== What the task requires ==
For the records below, copy exactly the span that begins at the line containing "none -> red brick A6:B9 level 1" and stops after the line containing "none -> black brick B12 level 4", minus any pictures.

== Information provided ==
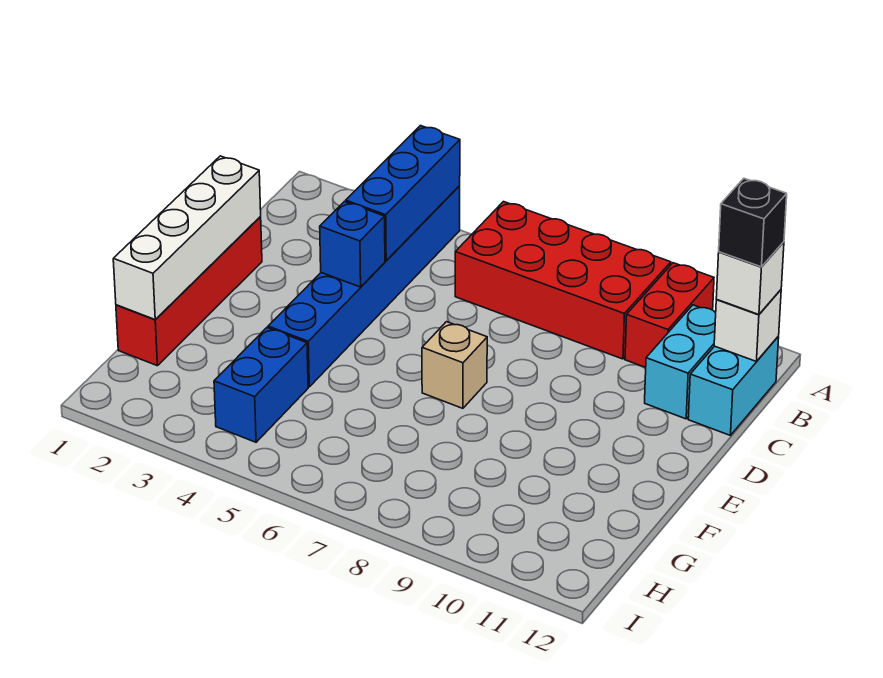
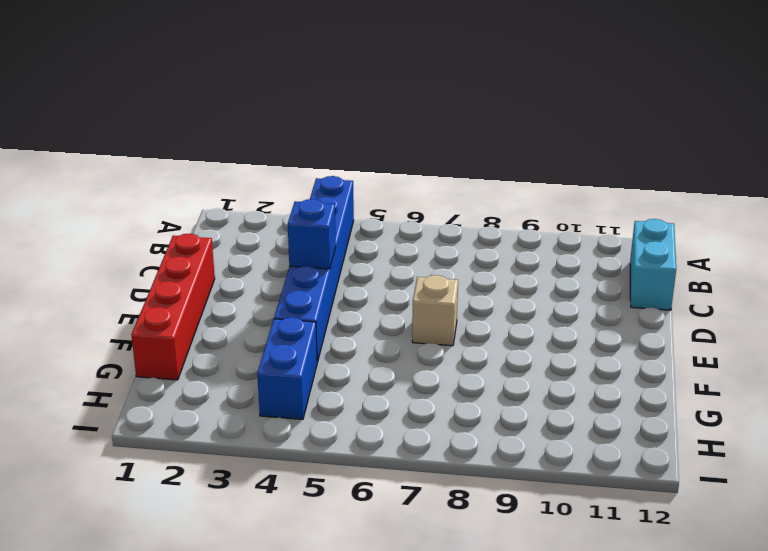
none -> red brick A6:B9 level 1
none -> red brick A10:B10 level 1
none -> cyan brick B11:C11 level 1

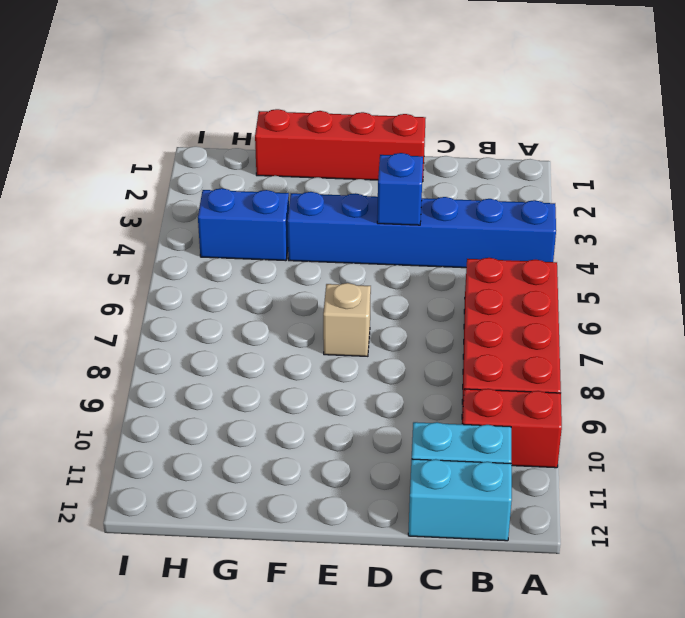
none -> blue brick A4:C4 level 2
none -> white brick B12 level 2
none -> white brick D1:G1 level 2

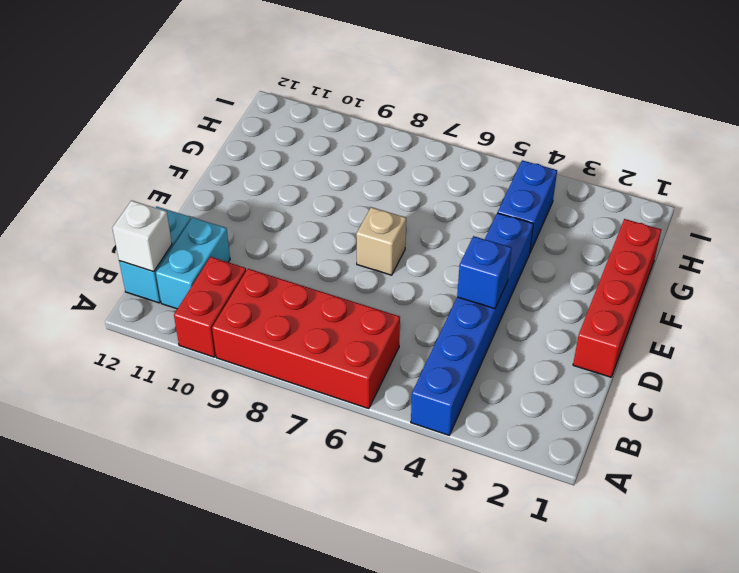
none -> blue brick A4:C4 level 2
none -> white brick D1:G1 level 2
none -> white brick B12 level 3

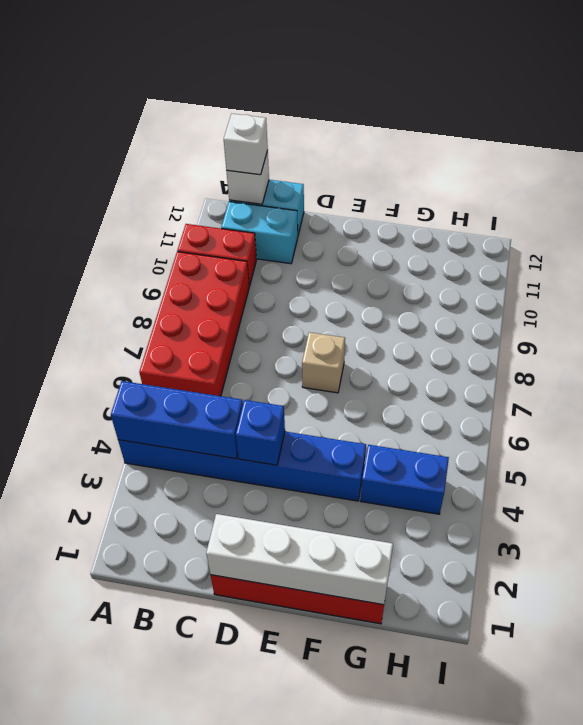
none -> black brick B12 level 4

--

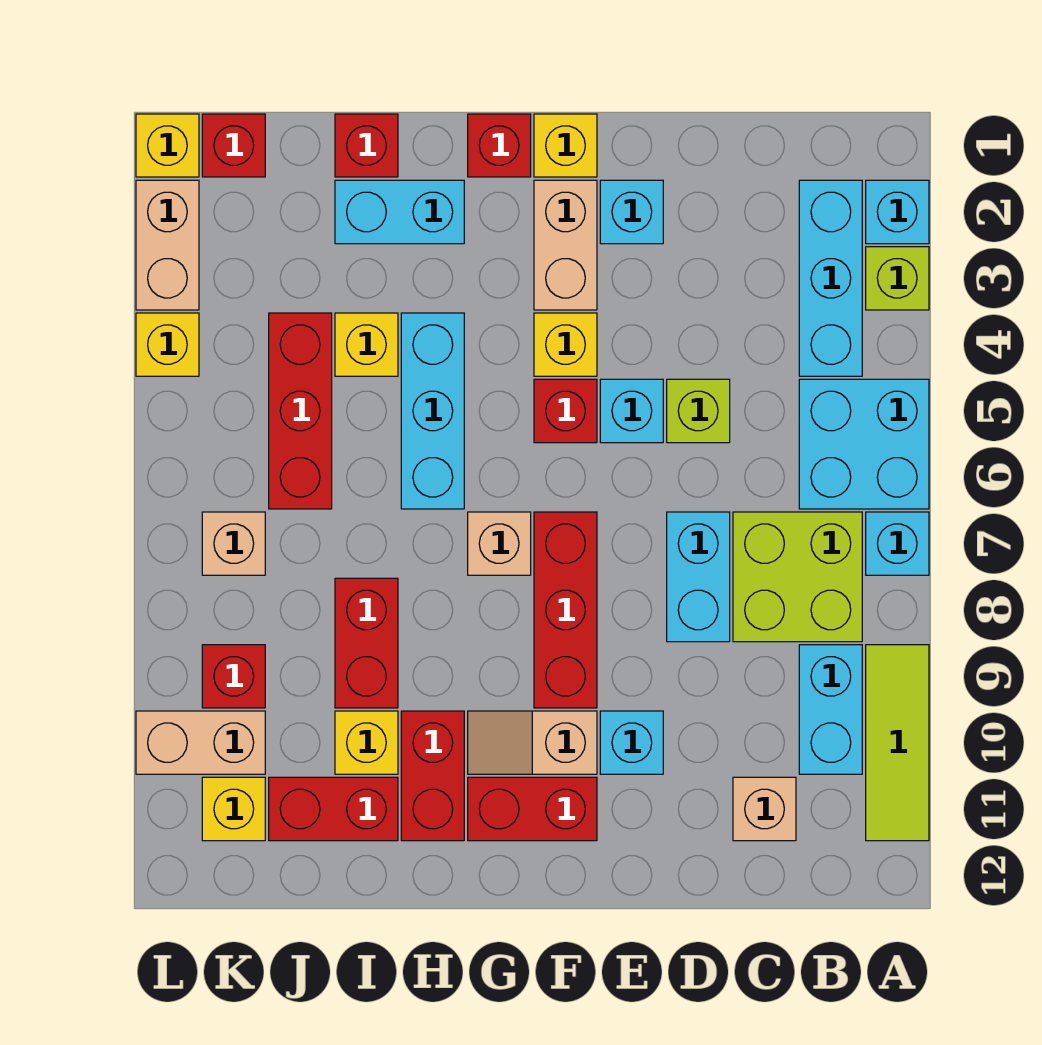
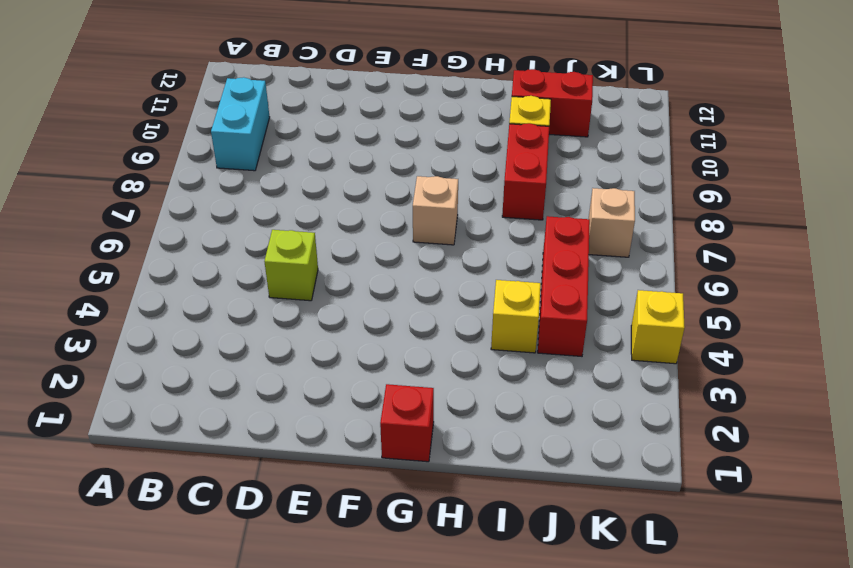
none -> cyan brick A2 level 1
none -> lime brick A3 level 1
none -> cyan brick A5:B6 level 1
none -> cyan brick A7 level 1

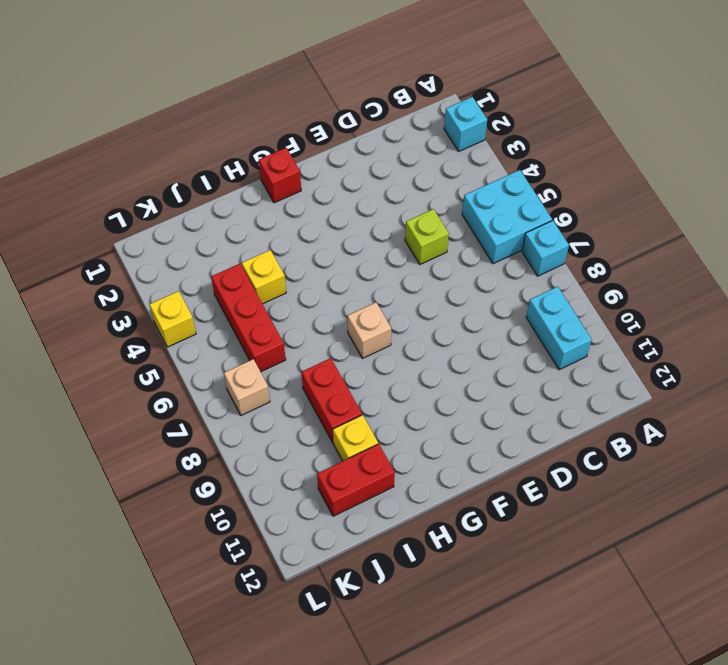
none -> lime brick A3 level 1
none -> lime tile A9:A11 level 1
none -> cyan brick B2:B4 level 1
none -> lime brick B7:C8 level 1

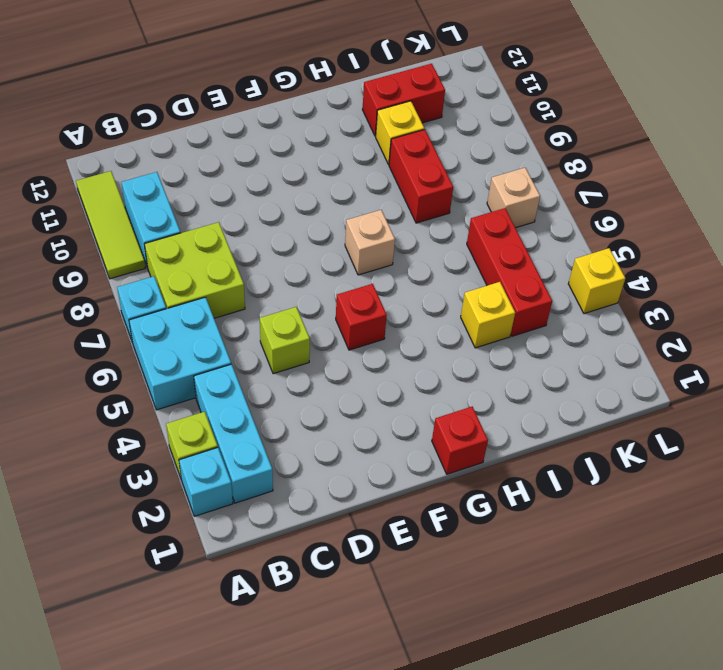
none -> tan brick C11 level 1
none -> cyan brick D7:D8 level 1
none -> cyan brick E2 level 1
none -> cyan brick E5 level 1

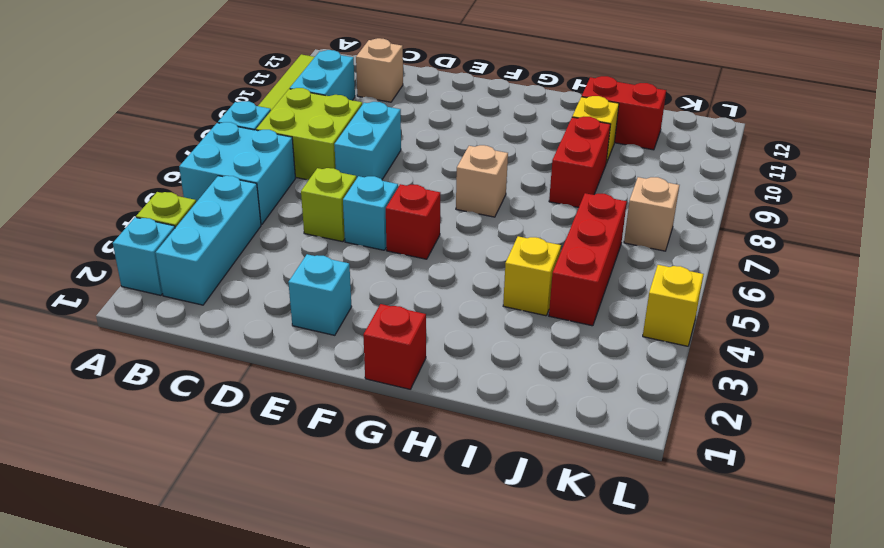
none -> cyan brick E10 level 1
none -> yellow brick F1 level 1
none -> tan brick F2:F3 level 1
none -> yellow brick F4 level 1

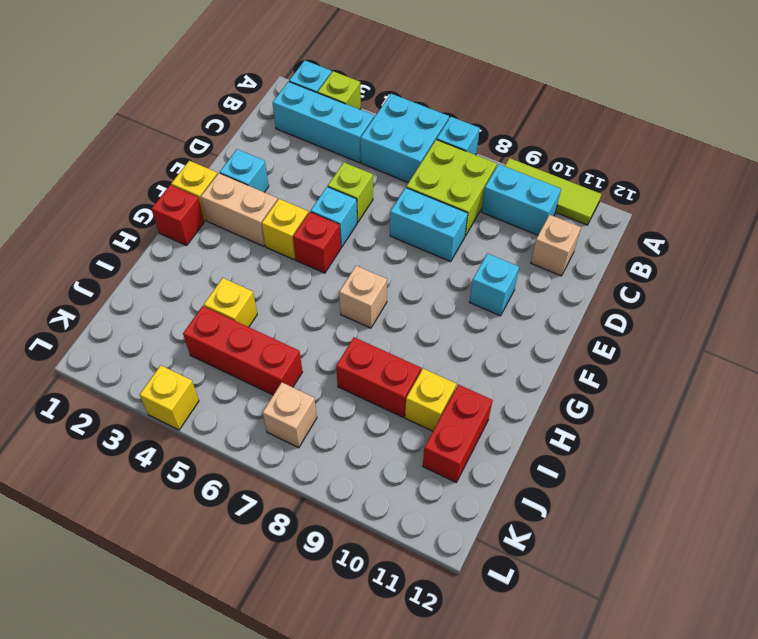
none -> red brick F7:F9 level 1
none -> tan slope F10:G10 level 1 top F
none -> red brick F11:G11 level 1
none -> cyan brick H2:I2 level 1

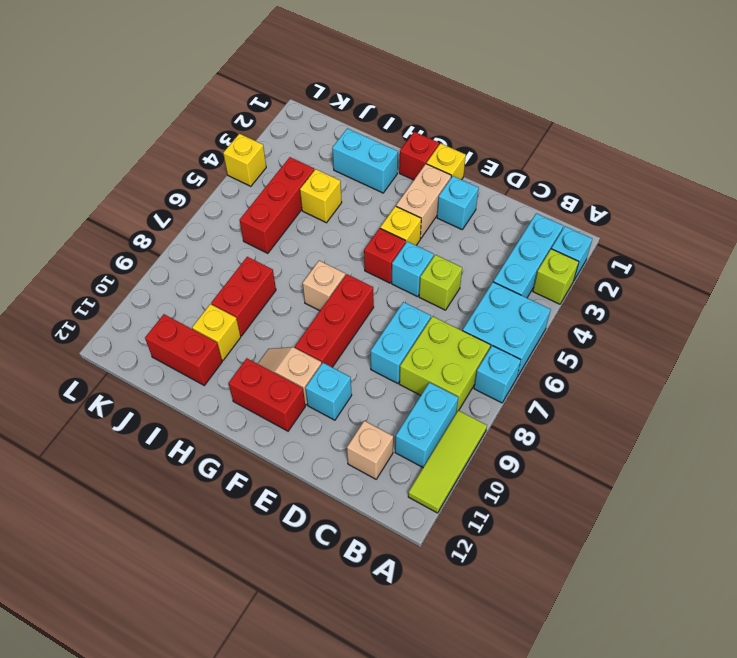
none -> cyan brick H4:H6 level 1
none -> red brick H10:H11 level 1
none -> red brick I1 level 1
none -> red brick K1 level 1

== Exercise response ==
none -> red brick A6:B9 level 1
none -> red brick A10:B10 level 1
none -> cyan brick B11:C11 level 1

none -> blue brick A4:C4 level 2
none -> white brick B12 level 2
none -> white brick D1:G1 level 2

none -> blue brick A4:C4 level 2
none -> white brick D1:G1 level 2
none -> white brick B12 level 3

none -> black brick B12 level 4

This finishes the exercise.